§ Exercise data:
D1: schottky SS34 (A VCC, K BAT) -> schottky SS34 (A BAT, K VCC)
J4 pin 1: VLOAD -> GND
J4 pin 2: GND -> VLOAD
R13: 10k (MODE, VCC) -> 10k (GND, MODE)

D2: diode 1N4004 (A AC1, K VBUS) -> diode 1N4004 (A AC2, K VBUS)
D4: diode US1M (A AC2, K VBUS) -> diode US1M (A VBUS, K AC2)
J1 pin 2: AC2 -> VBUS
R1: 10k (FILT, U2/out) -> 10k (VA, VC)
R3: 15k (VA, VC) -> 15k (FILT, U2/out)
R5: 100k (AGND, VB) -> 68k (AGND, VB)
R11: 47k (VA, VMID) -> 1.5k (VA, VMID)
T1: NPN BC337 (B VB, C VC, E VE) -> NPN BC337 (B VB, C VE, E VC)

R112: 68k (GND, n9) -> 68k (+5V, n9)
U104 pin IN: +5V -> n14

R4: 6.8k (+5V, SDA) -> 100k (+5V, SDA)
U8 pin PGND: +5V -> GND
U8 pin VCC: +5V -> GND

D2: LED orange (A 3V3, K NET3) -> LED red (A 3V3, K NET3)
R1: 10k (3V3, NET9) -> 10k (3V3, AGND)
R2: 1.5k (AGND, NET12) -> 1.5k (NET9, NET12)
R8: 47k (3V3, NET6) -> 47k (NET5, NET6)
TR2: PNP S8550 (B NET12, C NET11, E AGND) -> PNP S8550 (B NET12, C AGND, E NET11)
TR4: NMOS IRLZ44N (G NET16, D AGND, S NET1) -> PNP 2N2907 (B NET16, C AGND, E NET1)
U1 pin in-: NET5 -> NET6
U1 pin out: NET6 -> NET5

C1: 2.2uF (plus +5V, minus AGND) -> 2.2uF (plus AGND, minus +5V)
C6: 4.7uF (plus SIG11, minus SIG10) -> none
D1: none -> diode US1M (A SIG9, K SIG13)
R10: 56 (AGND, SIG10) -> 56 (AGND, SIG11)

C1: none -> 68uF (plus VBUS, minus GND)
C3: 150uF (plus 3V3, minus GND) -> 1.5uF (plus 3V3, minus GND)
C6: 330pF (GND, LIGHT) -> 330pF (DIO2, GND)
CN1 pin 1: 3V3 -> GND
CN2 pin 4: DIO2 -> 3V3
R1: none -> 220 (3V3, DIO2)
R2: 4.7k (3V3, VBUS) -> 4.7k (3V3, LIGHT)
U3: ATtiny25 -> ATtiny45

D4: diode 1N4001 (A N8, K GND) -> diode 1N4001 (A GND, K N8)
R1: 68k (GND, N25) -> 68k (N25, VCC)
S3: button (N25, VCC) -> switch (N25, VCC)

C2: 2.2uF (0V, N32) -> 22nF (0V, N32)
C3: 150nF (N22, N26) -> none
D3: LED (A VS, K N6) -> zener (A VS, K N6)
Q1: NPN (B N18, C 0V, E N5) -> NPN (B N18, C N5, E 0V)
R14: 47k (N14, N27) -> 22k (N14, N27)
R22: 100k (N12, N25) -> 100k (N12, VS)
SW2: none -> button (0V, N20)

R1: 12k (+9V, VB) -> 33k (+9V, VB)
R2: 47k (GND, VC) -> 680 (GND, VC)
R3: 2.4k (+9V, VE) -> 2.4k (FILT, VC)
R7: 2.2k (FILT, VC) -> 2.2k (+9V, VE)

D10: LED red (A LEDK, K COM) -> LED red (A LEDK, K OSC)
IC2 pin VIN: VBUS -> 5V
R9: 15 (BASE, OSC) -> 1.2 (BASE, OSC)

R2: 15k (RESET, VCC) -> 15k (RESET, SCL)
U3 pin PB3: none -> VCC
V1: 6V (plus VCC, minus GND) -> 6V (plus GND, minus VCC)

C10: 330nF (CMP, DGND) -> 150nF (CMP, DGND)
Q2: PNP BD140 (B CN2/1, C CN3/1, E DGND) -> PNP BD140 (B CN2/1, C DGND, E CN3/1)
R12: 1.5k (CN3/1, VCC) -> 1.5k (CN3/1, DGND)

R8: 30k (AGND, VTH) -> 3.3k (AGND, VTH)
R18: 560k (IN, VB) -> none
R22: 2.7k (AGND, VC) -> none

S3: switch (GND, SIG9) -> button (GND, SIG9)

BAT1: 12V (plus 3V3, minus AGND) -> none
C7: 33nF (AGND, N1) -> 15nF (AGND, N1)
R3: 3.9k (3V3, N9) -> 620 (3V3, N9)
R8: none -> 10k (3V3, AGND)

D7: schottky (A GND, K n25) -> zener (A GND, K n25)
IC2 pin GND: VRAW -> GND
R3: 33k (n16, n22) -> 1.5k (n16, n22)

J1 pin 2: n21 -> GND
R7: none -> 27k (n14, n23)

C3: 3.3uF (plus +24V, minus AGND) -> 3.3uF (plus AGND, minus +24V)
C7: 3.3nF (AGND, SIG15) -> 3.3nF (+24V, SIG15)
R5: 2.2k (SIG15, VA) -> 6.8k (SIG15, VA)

§ Work item:
Copy the records above exactly, beginning at the line that contains "C2: 2.2uF (0V, N32) -> 22nF (0V, N32)" and stopping after the line that contains "C3: 3.3uF (plus".

§ The answer:
C2: 2.2uF (0V, N32) -> 22nF (0V, N32)
C3: 150nF (N22, N26) -> none
D3: LED (A VS, K N6) -> zener (A VS, K N6)
Q1: NPN (B N18, C 0V, E N5) -> NPN (B N18, C N5, E 0V)
R14: 47k (N14, N27) -> 22k (N14, N27)
R22: 100k (N12, N25) -> 100k (N12, VS)
SW2: none -> button (0V, N20)

R1: 12k (+9V, VB) -> 33k (+9V, VB)
R2: 47k (GND, VC) -> 680 (GND, VC)
R3: 2.4k (+9V, VE) -> 2.4k (FILT, VC)
R7: 2.2k (FILT, VC) -> 2.2k (+9V, VE)

D10: LED red (A LEDK, K COM) -> LED red (A LEDK, K OSC)
IC2 pin VIN: VBUS -> 5V
R9: 15 (BASE, OSC) -> 1.2 (BASE, OSC)

R2: 15k (RESET, VCC) -> 15k (RESET, SCL)
U3 pin PB3: none -> VCC
V1: 6V (plus VCC, minus GND) -> 6V (plus GND, minus VCC)

C10: 330nF (CMP, DGND) -> 150nF (CMP, DGND)
Q2: PNP BD140 (B CN2/1, C CN3/1, E DGND) -> PNP BD140 (B CN2/1, C DGND, E CN3/1)
R12: 1.5k (CN3/1, VCC) -> 1.5k (CN3/1, DGND)

R8: 30k (AGND, VTH) -> 3.3k (AGND, VTH)
R18: 560k (IN, VB) -> none
R22: 2.7k (AGND, VC) -> none

S3: switch (GND, SIG9) -> button (GND, SIG9)

BAT1: 12V (plus 3V3, minus AGND) -> none
C7: 33nF (AGND, N1) -> 15nF (AGND, N1)
R3: 3.9k (3V3, N9) -> 620 (3V3, N9)
R8: none -> 10k (3V3, AGND)

D7: schottky (A GND, K n25) -> zener (A GND, K n25)
IC2 pin GND: VRAW -> GND
R3: 33k (n16, n22) -> 1.5k (n16, n22)

J1 pin 2: n21 -> GND
R7: none -> 27k (n14, n23)

C3: 3.3uF (plus +24V, minus AGND) -> 3.3uF (plus AGND, minus +24V)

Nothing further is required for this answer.